**Exercise instructions:** The data must be transcribed exactly, with no line missing.

**Entries shown:**
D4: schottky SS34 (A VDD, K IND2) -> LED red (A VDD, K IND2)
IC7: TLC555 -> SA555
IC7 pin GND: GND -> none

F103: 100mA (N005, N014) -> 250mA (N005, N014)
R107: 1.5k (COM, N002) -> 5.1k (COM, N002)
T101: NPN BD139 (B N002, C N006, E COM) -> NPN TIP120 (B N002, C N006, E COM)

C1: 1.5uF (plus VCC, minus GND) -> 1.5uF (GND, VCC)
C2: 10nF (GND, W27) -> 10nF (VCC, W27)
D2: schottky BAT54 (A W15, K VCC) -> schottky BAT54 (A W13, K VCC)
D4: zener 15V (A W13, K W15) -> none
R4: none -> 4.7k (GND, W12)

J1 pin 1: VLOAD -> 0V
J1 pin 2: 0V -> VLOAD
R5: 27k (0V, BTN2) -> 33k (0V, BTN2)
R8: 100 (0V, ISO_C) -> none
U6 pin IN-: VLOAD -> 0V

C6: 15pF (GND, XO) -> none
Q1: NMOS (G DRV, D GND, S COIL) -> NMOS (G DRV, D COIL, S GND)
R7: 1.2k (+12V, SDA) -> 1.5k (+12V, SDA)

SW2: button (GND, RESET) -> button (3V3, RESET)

**Output:**
D4: schottky SS34 (A VDD, K IND2) -> LED red (A VDD, K IND2)
IC7: TLC555 -> SA555
IC7 pin GND: GND -> none

F103: 100mA (N005, N014) -> 250mA (N005, N014)
R107: 1.5k (COM, N002) -> 5.1k (COM, N002)
T101: NPN BD139 (B N002, C N006, E COM) -> NPN TIP120 (B N002, C N006, E COM)

C1: 1.5uF (plus VCC, minus GND) -> 1.5uF (GND, VCC)
C2: 10nF (GND, W27) -> 10nF (VCC, W27)
D2: schottky BAT54 (A W15, K VCC) -> schottky BAT54 (A W13, K VCC)
D4: zener 15V (A W13, K W15) -> none
R4: none -> 4.7k (GND, W12)

J1 pin 1: VLOAD -> 0V
J1 pin 2: 0V -> VLOAD
R5: 27k (0V, BTN2) -> 33k (0V, BTN2)
R8: 100 (0V, ISO_C) -> none
U6 pin IN-: VLOAD -> 0V

C6: 15pF (GND, XO) -> none
Q1: NMOS (G DRV, D GND, S COIL) -> NMOS (G DRV, D COIL, S GND)
R7: 1.2k (+12V, SDA) -> 1.5k (+12V, SDA)

SW2: button (GND, RESET) -> button (3V3, RESET)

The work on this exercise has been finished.